TO BE DONE:
Search the material below for the string "Reply" and list each line that holds it.
══ DATA RECORDS
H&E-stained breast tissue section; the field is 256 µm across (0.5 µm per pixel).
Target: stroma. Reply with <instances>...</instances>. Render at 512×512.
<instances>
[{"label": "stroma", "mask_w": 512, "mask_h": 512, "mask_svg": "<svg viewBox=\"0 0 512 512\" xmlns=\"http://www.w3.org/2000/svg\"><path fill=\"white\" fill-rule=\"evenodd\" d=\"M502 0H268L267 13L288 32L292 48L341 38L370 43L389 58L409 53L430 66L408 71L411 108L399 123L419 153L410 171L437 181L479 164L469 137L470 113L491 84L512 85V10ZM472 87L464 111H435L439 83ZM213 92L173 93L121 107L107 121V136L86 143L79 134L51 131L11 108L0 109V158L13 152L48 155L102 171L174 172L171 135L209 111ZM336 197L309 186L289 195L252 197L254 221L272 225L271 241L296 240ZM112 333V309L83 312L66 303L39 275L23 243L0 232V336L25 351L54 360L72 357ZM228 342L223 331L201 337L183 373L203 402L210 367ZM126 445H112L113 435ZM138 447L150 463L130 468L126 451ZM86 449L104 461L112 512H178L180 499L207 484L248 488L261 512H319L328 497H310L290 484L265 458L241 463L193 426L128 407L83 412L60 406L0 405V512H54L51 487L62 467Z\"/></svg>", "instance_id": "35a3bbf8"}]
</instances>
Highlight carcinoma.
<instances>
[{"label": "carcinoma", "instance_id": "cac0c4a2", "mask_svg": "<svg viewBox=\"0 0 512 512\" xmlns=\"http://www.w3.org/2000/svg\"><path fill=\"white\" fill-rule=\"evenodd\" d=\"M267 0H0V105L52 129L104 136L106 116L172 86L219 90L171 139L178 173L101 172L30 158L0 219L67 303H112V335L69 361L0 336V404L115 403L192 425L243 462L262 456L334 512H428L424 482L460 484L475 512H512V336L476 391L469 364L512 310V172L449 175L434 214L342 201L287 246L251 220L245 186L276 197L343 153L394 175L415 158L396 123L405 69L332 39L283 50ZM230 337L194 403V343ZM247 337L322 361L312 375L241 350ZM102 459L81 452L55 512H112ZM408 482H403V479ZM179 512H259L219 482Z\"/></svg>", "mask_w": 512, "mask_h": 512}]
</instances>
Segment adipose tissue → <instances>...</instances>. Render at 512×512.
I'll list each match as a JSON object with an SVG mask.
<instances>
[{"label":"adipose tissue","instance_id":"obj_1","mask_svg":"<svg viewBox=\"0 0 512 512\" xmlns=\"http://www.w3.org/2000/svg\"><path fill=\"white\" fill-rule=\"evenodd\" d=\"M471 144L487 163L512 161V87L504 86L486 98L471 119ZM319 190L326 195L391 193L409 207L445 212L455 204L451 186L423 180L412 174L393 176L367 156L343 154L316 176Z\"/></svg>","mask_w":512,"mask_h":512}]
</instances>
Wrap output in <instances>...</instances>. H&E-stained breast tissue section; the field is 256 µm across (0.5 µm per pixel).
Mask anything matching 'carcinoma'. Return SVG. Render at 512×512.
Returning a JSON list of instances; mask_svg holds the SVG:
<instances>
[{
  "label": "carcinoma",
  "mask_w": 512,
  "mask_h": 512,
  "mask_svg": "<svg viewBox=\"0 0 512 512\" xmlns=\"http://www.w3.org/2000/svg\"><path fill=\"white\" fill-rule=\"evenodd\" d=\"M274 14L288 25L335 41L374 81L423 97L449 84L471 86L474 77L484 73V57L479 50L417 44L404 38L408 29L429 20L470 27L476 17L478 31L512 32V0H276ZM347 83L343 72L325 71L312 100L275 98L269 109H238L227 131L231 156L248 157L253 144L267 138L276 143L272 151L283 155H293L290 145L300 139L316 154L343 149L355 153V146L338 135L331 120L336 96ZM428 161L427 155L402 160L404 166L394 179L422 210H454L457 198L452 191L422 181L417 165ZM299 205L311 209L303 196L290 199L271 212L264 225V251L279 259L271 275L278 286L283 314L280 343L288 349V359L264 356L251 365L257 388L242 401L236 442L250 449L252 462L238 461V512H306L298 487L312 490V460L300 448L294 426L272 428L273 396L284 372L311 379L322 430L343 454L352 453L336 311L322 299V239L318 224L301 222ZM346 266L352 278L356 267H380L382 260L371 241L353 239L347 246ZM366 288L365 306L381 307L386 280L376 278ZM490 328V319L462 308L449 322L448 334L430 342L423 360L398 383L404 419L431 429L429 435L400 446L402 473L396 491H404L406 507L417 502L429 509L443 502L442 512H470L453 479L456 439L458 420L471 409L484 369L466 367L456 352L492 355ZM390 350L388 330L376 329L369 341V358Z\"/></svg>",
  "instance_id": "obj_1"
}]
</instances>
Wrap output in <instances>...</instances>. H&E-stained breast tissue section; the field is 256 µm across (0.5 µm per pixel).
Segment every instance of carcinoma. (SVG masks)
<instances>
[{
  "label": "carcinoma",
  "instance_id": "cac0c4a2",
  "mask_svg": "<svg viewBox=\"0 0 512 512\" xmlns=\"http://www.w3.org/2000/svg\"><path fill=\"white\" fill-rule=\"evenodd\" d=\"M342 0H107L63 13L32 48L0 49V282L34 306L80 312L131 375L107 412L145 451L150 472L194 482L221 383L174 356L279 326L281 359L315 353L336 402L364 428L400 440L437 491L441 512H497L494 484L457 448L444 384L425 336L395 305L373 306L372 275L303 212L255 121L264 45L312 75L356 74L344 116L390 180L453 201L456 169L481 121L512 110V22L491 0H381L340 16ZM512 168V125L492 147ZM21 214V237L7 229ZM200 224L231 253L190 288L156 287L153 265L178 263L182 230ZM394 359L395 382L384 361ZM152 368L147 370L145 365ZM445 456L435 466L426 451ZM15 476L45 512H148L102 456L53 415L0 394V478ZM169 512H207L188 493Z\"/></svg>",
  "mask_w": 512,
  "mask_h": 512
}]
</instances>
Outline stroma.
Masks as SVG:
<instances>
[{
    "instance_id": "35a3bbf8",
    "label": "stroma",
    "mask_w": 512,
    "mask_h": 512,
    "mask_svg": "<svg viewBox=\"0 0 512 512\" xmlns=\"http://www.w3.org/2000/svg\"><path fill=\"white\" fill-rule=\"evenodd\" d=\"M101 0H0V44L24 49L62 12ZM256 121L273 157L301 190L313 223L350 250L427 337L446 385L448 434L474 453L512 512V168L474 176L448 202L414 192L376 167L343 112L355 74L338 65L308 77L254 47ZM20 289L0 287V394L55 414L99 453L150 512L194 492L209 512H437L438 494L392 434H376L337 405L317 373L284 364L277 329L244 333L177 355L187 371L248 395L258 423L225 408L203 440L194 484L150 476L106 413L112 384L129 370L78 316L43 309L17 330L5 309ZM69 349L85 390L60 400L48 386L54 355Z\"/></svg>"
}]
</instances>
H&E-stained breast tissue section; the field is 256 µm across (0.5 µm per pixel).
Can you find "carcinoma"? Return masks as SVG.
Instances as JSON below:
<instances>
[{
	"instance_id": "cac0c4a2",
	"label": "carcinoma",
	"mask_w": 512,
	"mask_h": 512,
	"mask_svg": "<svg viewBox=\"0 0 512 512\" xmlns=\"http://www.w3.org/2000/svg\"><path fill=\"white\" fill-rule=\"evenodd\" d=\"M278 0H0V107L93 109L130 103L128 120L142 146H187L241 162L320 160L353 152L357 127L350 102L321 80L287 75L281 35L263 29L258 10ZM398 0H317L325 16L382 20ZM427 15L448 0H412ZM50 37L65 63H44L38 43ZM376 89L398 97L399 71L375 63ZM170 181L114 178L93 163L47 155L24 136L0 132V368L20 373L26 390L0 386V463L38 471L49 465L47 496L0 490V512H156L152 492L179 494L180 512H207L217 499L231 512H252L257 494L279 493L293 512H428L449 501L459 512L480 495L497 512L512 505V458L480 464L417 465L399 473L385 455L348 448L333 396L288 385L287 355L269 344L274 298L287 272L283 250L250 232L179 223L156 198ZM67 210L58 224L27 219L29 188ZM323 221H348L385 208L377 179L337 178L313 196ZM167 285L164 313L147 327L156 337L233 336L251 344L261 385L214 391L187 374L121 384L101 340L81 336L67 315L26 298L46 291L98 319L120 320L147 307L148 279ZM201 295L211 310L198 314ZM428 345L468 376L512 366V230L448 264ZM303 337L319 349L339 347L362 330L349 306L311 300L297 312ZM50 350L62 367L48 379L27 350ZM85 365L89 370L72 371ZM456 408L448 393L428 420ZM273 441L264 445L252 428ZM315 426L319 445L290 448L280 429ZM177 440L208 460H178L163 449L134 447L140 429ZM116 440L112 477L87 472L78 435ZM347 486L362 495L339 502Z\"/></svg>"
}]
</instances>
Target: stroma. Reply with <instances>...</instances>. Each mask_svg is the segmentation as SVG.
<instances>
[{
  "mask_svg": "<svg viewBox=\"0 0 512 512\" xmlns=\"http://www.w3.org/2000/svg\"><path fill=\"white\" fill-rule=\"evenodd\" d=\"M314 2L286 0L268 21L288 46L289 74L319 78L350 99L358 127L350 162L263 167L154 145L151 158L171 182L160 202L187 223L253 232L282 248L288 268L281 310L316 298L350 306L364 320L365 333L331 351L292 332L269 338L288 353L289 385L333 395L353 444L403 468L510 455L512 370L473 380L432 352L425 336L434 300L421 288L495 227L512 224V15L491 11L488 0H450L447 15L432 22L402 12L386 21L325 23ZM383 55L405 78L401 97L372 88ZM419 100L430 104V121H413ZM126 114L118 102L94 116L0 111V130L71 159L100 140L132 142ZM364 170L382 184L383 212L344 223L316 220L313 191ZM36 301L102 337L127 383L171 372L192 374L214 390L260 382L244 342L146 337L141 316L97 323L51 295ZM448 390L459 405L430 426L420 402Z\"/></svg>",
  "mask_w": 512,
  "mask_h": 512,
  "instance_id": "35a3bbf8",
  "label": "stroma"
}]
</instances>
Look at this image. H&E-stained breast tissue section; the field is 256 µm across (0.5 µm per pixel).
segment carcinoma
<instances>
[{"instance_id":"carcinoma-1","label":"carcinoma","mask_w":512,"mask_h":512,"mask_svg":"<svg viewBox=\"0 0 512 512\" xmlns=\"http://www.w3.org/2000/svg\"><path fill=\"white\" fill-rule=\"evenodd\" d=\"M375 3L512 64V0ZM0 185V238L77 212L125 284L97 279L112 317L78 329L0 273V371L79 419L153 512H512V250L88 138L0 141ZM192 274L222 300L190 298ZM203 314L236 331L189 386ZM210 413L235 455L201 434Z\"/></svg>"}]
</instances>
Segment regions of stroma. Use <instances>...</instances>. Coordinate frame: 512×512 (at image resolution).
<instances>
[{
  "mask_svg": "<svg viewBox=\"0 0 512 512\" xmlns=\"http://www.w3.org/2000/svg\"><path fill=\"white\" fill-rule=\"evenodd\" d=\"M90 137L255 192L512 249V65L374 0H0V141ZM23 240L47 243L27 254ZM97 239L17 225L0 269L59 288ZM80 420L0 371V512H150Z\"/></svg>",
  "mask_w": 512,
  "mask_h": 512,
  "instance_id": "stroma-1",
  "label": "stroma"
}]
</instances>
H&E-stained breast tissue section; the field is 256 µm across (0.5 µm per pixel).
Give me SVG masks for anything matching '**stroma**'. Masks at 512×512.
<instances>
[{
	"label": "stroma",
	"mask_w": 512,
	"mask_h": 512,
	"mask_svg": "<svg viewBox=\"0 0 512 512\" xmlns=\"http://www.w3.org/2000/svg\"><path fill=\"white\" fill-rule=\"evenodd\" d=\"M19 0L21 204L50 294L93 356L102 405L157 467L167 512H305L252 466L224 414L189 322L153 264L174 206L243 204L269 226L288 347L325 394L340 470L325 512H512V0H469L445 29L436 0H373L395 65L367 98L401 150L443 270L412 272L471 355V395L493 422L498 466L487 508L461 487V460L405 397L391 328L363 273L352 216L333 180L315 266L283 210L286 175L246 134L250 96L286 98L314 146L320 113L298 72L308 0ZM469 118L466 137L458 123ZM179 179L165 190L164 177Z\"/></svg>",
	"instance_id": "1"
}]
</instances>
════
OUTPUT FOR THIS EXERCISE:
Target: stroma. Reply with <instances>...</instances>. Render at 512×512.
Target: stroma. Reply with <instances>...</instances>. Each mask_svg is the segmentation as SVG.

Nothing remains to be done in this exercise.